» **Assignment**: All of the entries need to be set down exactly as they read.

Material provided START

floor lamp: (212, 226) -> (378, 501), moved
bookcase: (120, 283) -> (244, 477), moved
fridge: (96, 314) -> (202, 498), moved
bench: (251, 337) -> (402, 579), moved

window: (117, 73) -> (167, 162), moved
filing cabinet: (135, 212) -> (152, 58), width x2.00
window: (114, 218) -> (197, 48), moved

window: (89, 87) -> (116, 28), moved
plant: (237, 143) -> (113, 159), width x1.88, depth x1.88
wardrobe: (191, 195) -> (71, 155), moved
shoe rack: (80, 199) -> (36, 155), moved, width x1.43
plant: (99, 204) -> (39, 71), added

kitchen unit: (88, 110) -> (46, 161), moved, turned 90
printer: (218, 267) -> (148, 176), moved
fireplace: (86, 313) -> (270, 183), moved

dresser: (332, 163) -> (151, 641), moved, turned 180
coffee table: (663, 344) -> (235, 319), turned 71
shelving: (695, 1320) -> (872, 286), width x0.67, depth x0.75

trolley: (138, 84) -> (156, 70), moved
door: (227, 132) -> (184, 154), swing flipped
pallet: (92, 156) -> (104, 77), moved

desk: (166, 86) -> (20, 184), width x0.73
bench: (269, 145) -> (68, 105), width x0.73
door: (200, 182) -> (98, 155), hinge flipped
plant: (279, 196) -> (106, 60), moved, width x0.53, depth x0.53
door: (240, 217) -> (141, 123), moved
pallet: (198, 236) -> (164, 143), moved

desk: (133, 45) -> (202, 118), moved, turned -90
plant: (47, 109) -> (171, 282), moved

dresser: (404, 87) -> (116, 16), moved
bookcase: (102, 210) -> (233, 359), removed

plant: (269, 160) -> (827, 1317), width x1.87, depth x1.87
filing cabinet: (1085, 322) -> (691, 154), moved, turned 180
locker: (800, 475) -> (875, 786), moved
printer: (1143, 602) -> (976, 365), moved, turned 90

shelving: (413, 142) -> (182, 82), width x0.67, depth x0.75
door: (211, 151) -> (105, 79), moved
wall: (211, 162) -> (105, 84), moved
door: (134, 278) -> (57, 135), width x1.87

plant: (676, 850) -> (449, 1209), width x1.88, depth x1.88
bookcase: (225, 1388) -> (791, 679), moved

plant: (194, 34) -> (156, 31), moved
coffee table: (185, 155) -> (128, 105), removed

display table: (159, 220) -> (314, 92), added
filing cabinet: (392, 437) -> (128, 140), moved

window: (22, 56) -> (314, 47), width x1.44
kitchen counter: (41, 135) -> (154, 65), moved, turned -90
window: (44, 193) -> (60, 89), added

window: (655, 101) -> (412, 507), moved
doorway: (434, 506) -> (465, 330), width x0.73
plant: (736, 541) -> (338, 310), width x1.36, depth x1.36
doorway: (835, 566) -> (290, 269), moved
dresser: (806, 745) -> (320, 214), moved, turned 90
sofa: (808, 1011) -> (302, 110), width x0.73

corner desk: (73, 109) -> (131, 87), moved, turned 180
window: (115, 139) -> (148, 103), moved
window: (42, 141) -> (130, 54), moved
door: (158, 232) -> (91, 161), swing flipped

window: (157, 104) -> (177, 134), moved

Material provided END

» **Exercise answer**:
floor lamp: (212, 226) -> (378, 501), moved
bookcase: (120, 283) -> (244, 477), moved
fridge: (96, 314) -> (202, 498), moved
bench: (251, 337) -> (402, 579), moved

window: (117, 73) -> (167, 162), moved
filing cabinet: (135, 212) -> (152, 58), width x2.00
window: (114, 218) -> (197, 48), moved

window: (89, 87) -> (116, 28), moved
plant: (237, 143) -> (113, 159), width x1.88, depth x1.88
wardrobe: (191, 195) -> (71, 155), moved
shoe rack: (80, 199) -> (36, 155), moved, width x1.43
plant: (99, 204) -> (39, 71), added

kitchen unit: (88, 110) -> (46, 161), moved, turned 90
printer: (218, 267) -> (148, 176), moved
fireplace: (86, 313) -> (270, 183), moved

dresser: (332, 163) -> (151, 641), moved, turned 180
coffee table: (663, 344) -> (235, 319), turned 71
shelving: (695, 1320) -> (872, 286), width x0.67, depth x0.75

trolley: (138, 84) -> (156, 70), moved
door: (227, 132) -> (184, 154), swing flipped
pallet: (92, 156) -> (104, 77), moved

desk: (166, 86) -> (20, 184), width x0.73
bench: (269, 145) -> (68, 105), width x0.73
door: (200, 182) -> (98, 155), hinge flipped
plant: (279, 196) -> (106, 60), moved, width x0.53, depth x0.53
door: (240, 217) -> (141, 123), moved
pallet: (198, 236) -> (164, 143), moved

desk: (133, 45) -> (202, 118), moved, turned -90
plant: (47, 109) -> (171, 282), moved

dresser: (404, 87) -> (116, 16), moved
bookcase: (102, 210) -> (233, 359), removed

plant: (269, 160) -> (827, 1317), width x1.87, depth x1.87
filing cabinet: (1085, 322) -> (691, 154), moved, turned 180
locker: (800, 475) -> (875, 786), moved
printer: (1143, 602) -> (976, 365), moved, turned 90

shelving: (413, 142) -> (182, 82), width x0.67, depth x0.75
door: (211, 151) -> (105, 79), moved
wall: (211, 162) -> (105, 84), moved
door: (134, 278) -> (57, 135), width x1.87

plant: (676, 850) -> (449, 1209), width x1.88, depth x1.88
bookcase: (225, 1388) -> (791, 679), moved

plant: (194, 34) -> (156, 31), moved
coffee table: (185, 155) -> (128, 105), removed

display table: (159, 220) -> (314, 92), added
filing cabinet: (392, 437) -> (128, 140), moved

window: (22, 56) -> (314, 47), width x1.44
kitchen counter: (41, 135) -> (154, 65), moved, turned -90
window: (44, 193) -> (60, 89), added

window: (655, 101) -> (412, 507), moved
doorway: (434, 506) -> (465, 330), width x0.73
plant: (736, 541) -> (338, 310), width x1.36, depth x1.36
doorway: (835, 566) -> (290, 269), moved
dresser: (806, 745) -> (320, 214), moved, turned 90
sofa: (808, 1011) -> (302, 110), width x0.73

corner desk: (73, 109) -> (131, 87), moved, turned 180
window: (115, 139) -> (148, 103), moved
window: (42, 141) -> (130, 54), moved
door: (158, 232) -> (91, 161), swing flipped

window: (157, 104) -> (177, 134), moved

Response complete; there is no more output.